DATASET EXCERPTS
══════════
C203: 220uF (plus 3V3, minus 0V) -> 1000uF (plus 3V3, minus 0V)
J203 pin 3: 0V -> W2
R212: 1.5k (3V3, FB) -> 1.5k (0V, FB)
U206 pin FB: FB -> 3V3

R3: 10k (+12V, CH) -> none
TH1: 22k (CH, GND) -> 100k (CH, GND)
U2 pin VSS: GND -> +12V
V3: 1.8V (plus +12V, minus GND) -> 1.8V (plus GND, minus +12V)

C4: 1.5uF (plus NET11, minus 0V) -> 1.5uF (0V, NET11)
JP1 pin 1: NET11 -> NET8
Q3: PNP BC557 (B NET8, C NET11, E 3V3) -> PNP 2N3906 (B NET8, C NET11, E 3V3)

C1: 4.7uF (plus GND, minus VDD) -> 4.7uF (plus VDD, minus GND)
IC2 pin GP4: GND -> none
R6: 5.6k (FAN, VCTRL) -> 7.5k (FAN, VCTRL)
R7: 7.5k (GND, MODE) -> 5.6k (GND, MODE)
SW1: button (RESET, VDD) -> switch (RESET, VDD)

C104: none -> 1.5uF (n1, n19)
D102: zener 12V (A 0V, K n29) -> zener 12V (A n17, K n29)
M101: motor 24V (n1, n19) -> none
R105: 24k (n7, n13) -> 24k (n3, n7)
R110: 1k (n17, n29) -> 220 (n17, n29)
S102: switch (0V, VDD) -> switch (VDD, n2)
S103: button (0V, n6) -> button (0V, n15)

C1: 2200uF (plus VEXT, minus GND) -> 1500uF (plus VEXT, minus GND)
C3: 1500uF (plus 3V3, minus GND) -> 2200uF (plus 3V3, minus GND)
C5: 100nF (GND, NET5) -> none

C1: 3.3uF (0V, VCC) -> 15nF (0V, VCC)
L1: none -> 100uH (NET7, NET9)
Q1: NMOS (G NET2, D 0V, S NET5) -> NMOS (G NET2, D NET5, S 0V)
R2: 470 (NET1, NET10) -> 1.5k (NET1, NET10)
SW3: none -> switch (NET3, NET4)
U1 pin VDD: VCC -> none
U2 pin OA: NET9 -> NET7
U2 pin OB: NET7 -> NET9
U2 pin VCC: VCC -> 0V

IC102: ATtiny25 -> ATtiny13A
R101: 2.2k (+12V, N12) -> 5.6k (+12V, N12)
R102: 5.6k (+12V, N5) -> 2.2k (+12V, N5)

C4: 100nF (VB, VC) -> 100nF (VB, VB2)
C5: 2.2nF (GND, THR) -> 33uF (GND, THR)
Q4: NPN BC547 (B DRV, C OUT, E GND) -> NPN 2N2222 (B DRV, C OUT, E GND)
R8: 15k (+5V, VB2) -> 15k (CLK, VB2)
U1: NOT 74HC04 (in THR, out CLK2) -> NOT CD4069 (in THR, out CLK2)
══════════
PROBLEM TO SOLVE
The required output is every line above from the one with "IC2 pin GP4: GND -> none" down to the one with "D102: zener 12V", restated word for word, ends included.

REPLY
IC2 pin GP4: GND -> none
R6: 5.6k (FAN, VCTRL) -> 7.5k (FAN, VCTRL)
R7: 7.5k (GND, MODE) -> 5.6k (GND, MODE)
SW1: button (RESET, VDD) -> switch (RESET, VDD)

C104: none -> 1.5uF (n1, n19)
D102: zener 12V (A 0V, K n29) -> zener 12V (A n17, K n29)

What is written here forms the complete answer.